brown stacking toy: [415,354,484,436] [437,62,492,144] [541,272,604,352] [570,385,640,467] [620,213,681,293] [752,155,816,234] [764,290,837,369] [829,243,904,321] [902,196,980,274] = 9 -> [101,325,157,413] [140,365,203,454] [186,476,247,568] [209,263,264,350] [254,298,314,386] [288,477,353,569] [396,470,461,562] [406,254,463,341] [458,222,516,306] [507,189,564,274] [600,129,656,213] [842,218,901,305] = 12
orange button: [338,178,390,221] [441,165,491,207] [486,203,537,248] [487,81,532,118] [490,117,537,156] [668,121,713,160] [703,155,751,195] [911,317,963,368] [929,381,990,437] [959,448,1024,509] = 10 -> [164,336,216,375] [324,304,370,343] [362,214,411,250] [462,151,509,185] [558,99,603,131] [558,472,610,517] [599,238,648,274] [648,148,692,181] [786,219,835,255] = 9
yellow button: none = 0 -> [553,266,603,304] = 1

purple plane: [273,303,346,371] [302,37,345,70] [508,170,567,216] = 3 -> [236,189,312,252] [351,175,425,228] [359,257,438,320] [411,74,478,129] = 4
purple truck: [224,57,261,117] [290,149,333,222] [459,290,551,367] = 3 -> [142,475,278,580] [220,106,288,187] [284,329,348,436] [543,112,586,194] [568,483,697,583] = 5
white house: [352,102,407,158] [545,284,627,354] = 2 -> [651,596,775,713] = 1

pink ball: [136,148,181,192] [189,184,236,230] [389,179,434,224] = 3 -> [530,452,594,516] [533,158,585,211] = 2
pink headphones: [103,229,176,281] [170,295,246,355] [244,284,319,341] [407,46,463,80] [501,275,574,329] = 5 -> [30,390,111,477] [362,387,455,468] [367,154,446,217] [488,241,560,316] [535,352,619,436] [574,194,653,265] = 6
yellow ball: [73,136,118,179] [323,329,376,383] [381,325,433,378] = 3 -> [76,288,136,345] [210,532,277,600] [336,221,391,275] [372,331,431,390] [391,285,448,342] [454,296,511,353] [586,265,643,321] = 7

☆ ☆ ☆ ☆ ☆ ☆ ☆

▸ **Your goal**: What is the number of lines above that hold the word "button"? Answer with that number alone.

▸ **Completed task**: 2